* DATA SECTION

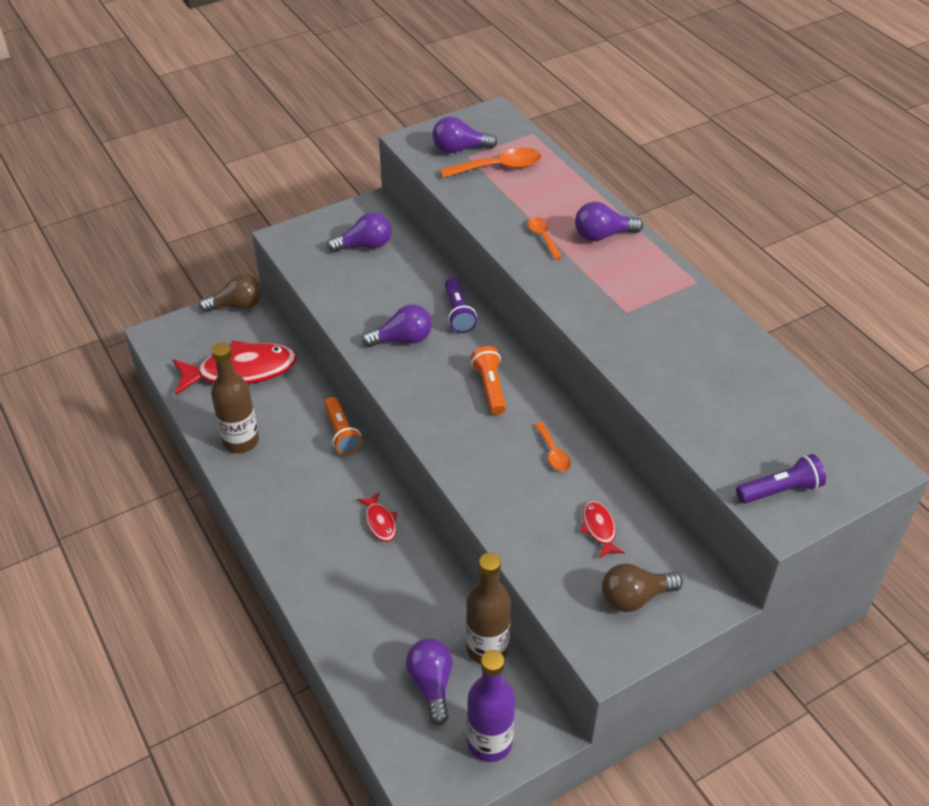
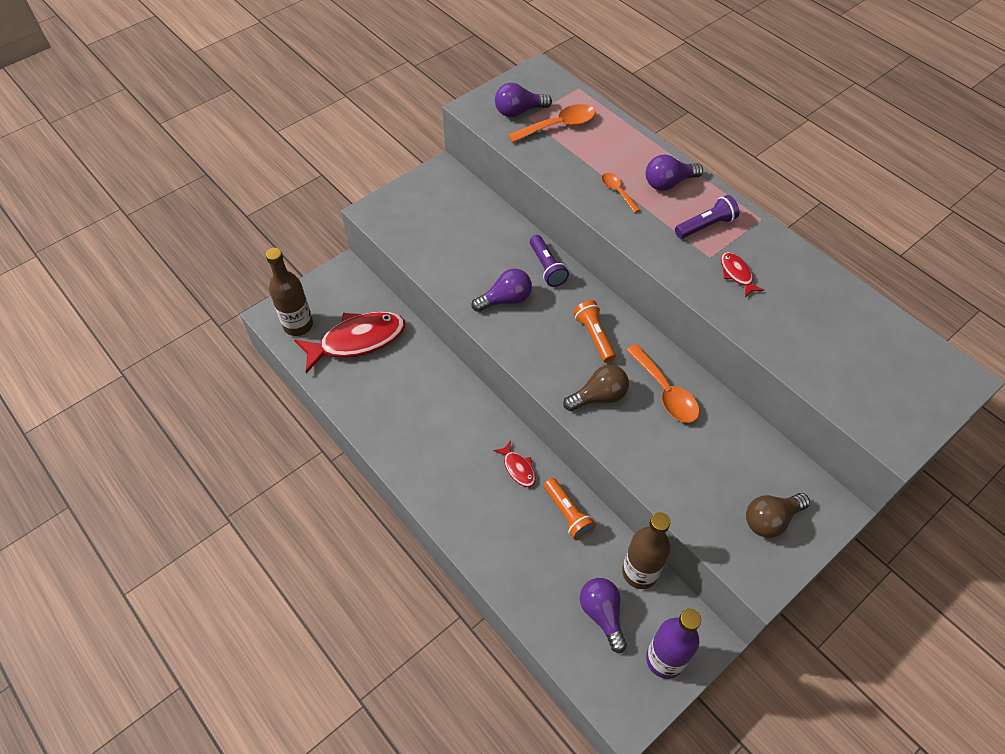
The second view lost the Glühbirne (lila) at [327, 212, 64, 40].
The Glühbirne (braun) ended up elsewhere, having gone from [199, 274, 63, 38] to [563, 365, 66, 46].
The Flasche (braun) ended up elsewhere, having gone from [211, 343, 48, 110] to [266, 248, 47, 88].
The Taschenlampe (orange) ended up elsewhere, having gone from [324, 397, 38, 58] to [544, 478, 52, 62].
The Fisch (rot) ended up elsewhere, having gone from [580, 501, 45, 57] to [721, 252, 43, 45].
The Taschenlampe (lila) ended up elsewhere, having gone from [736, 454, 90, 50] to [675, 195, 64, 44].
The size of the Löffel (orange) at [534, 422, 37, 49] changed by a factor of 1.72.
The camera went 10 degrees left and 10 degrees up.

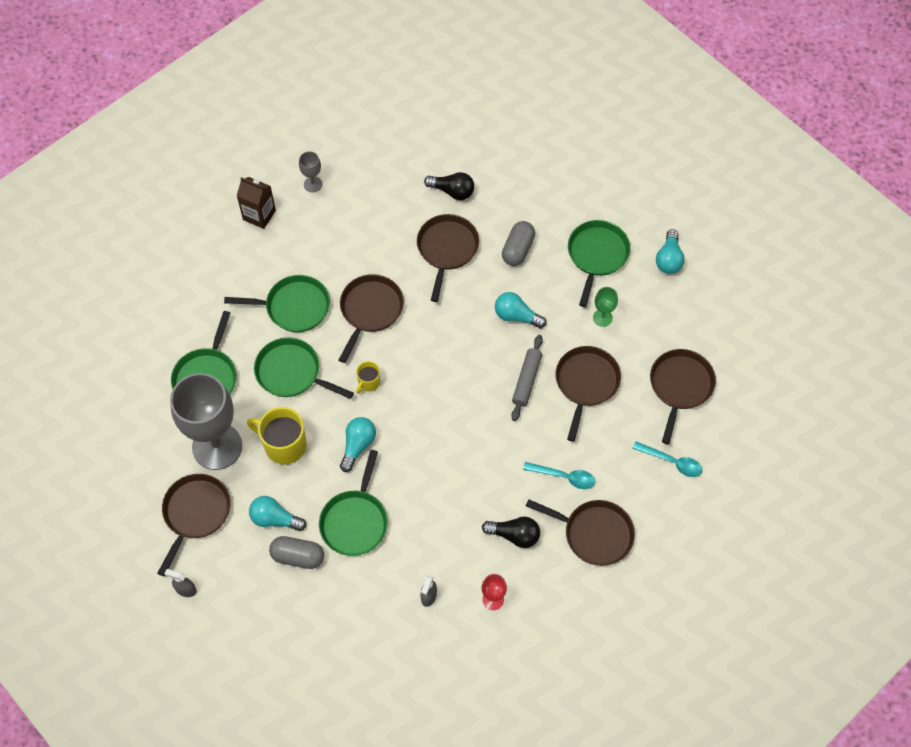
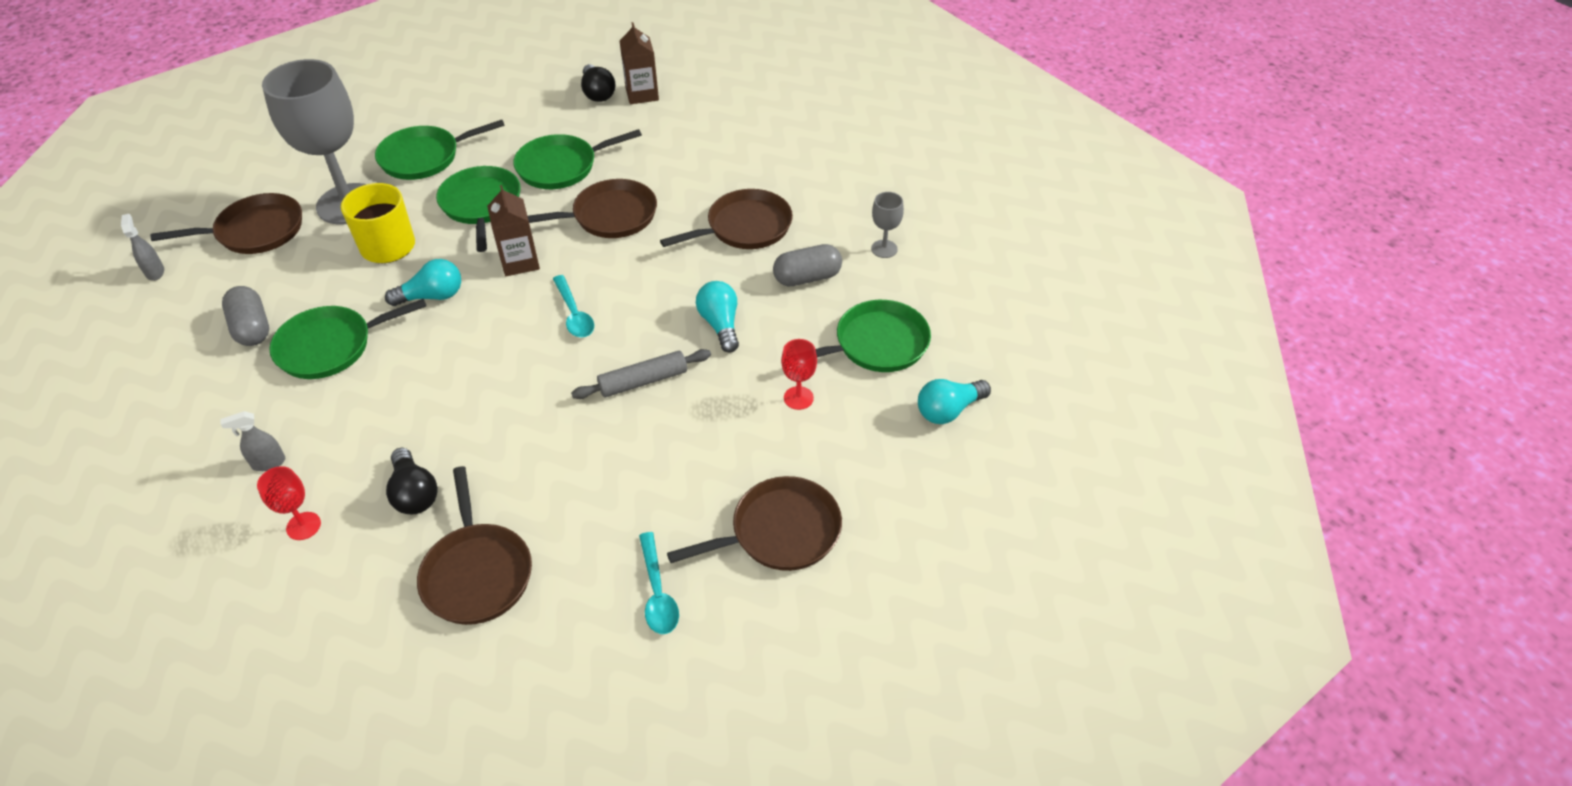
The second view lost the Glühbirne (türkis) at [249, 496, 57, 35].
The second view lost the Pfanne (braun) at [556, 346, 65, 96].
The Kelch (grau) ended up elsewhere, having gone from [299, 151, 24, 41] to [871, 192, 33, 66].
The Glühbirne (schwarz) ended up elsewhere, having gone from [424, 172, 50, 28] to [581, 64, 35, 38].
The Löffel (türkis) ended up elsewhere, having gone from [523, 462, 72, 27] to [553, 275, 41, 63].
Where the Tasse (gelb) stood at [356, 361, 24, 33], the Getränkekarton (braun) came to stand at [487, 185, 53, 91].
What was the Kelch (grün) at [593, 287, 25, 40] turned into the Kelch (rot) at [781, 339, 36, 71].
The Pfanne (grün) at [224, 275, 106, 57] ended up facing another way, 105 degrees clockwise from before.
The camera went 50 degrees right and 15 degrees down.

* WORK TO COMPLETE
Look over the data above and show each line that contains "lila".

* ANSWER
The second view lost the Glühbirne (lila) at [327, 212, 64, 40].
The Taschenlampe (lila) ended up elsewhere, having gone from [736, 454, 90, 50] to [675, 195, 64, 44].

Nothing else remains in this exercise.